## Work item
The material below holds a span beginning at the line with "C1: 22nF (+3V3, NET5) -> 22nF (+3V3, GND)" and ending at the line with "C4: 220nF (+3V3, GND) -> 220nF (GND, NET5)". Quote that span exactly, both ends included, and only that span.

:::::

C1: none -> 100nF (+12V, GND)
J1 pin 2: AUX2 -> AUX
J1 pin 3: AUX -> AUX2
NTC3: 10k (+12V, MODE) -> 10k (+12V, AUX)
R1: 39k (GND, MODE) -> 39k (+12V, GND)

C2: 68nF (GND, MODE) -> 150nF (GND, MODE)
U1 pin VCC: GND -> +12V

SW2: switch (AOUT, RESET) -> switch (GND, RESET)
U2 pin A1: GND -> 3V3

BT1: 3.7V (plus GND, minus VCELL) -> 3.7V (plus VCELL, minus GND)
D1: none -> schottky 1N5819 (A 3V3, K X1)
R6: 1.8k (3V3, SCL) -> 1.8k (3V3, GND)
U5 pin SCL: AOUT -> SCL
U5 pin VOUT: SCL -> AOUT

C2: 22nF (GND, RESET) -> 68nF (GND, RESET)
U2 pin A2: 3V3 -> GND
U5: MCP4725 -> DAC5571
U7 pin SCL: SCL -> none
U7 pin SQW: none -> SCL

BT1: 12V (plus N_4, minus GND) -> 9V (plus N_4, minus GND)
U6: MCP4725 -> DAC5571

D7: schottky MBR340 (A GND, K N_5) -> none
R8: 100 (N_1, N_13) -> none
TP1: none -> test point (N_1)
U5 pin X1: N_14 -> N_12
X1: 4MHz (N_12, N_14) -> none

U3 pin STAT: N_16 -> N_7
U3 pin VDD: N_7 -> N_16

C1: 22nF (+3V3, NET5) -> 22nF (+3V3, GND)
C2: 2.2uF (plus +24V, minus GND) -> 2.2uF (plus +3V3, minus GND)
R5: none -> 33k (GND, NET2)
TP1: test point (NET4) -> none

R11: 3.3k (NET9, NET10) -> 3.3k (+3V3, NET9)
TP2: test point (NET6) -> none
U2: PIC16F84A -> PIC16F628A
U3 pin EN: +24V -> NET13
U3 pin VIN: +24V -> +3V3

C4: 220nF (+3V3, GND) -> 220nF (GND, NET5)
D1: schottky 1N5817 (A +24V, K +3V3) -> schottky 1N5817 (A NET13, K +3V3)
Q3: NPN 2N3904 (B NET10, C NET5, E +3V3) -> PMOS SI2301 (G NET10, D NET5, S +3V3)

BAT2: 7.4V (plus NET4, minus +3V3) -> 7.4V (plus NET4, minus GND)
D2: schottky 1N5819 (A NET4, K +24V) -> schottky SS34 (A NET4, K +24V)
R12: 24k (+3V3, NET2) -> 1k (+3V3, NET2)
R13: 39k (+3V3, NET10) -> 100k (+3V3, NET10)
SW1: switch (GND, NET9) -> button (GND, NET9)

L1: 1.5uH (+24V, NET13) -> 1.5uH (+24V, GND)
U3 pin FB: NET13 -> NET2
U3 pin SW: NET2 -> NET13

:::::

## Solution to this task
C1: 22nF (+3V3, NET5) -> 22nF (+3V3, GND)
C2: 2.2uF (plus +24V, minus GND) -> 2.2uF (plus +3V3, minus GND)
R5: none -> 33k (GND, NET2)
TP1: test point (NET4) -> none

R11: 3.3k (NET9, NET10) -> 3.3k (+3V3, NET9)
TP2: test point (NET6) -> none
U2: PIC16F84A -> PIC16F628A
U3 pin EN: +24V -> NET13
U3 pin VIN: +24V -> +3V3

C4: 220nF (+3V3, GND) -> 220nF (GND, NET5)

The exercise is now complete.